++++ Source material
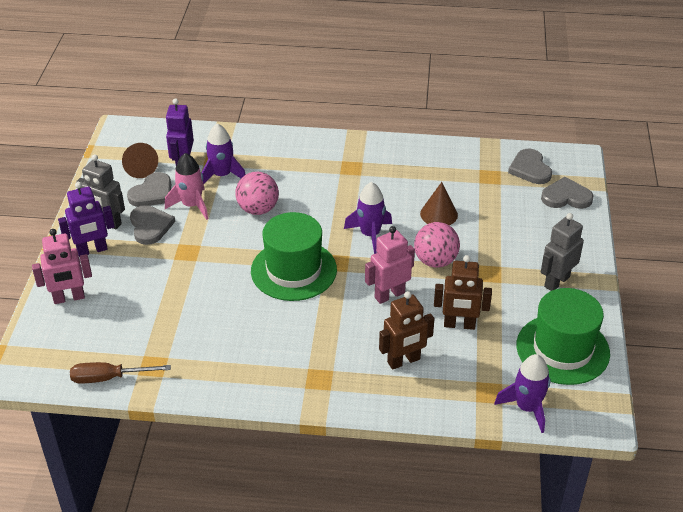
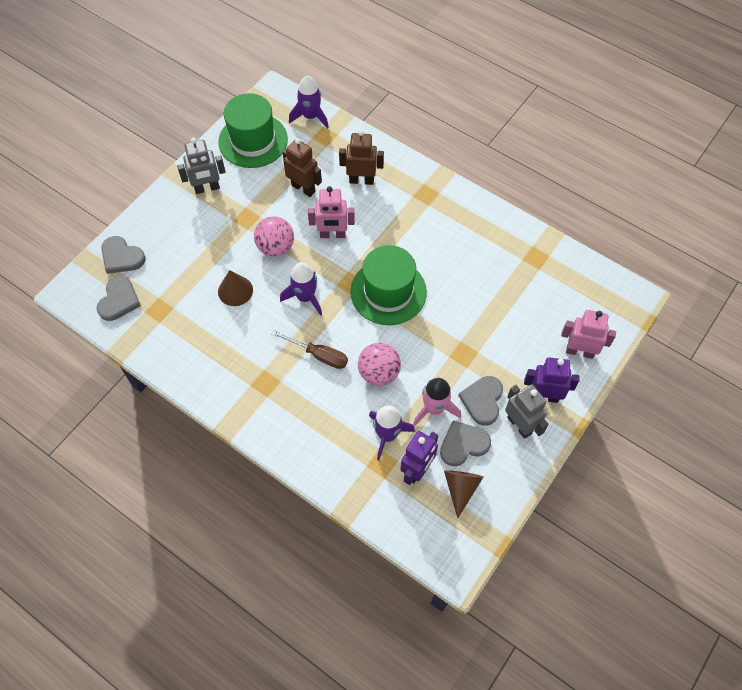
camera: 150 degrees left, 20 degrees up
(109, 378) = (571, 262): brown screwdriver -> brown screwdriver (319, 355)

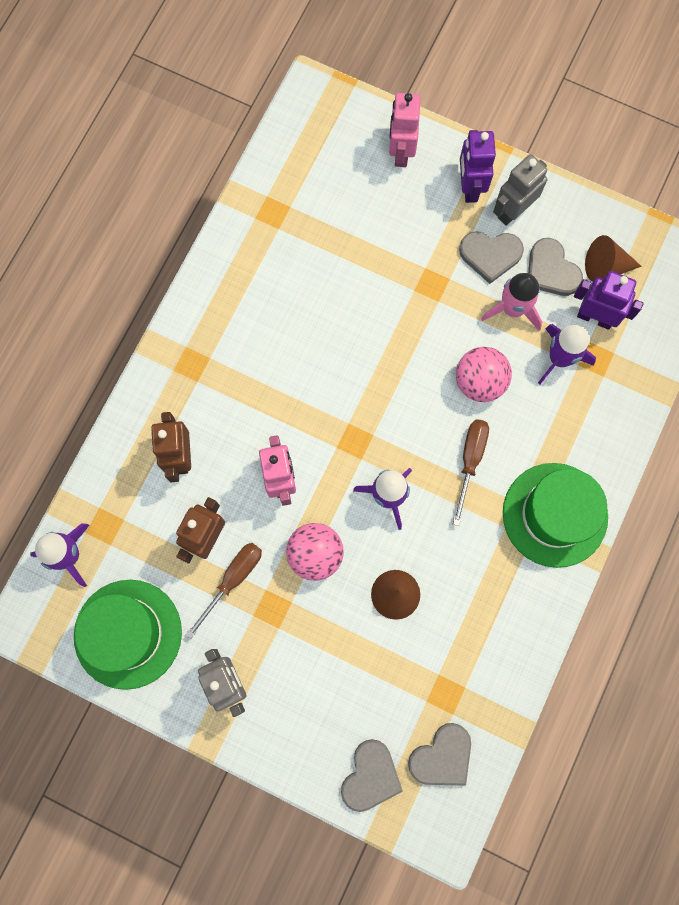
camera: 100 degrees left, 15 degrees up
(119, 300) = (442, 757): grey heart -> grey heart turned 135 degrees clockwise
(271, 199) = (233, 580): none -> brown screwdriver
(388, 292) = (359, 389): green hat -> green hat (555, 514)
++++++++
> [Work instruction]:
Only one thing is required here: an exact copy of the lines from the one bearing "(109, 378) = (571, 262): brown" through the final line above, both included, with pictures left out.

> [Written answer]:
(109, 378) = (571, 262): brown screwdriver -> brown screwdriver (319, 355)

camera: 100 degrees left, 15 degrees up
(119, 300) = (442, 757): grey heart -> grey heart turned 135 degrees clockwise
(271, 199) = (233, 580): none -> brown screwdriver
(388, 292) = (359, 389): green hat -> green hat (555, 514)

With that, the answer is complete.